▸ **INSTRUCTIONS FOR THE TASK**: Give the number of lines in the data that hold the word "gray", and nothing else.

▸ **ENTRIES PROVIDED**:

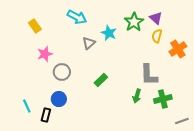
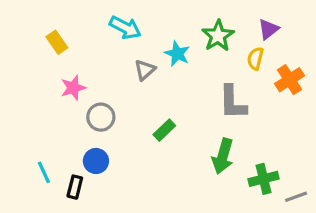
purple triangle: (156, 18) -> (268, 29), moved, turned 40
gray L-shape: (149, 75) -> (233, 102), moved
green arrow: (137, 96) -> (223, 156), size x1.5
green cross: (163, 99) -> (264, 179), moved

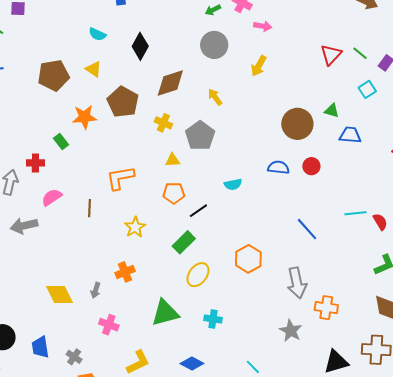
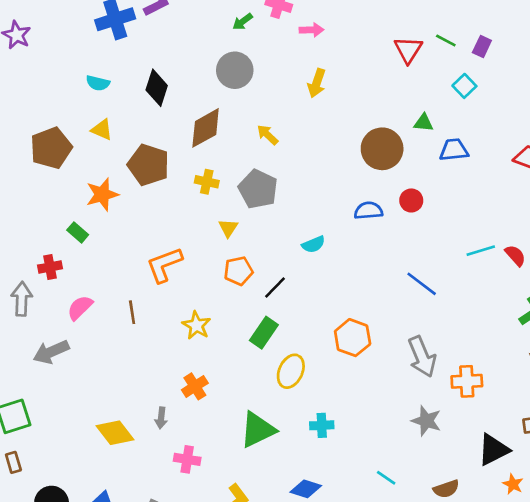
gray circle: (214, 45) -> (235, 70), moved
yellow triangle: (173, 160) -> (228, 228), turned -42

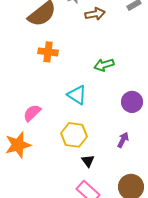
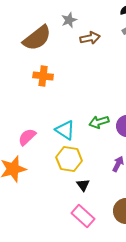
green arrow: (104, 65) -> (99, 122), moved
cyan triangle: (77, 95) -> (65, 130), moved

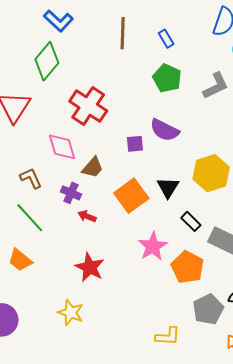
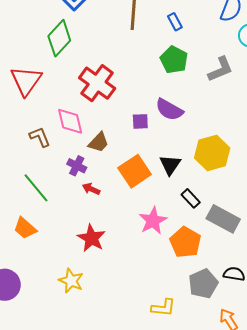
brown L-shape: (31, 178) -> (40, 137), moved

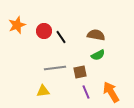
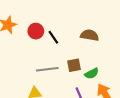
green semicircle: (98, 55) -> (92, 73), moved
brown square: (80, 72) -> (74, 65), moved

▸ **SOLVED PROBLEM**: 2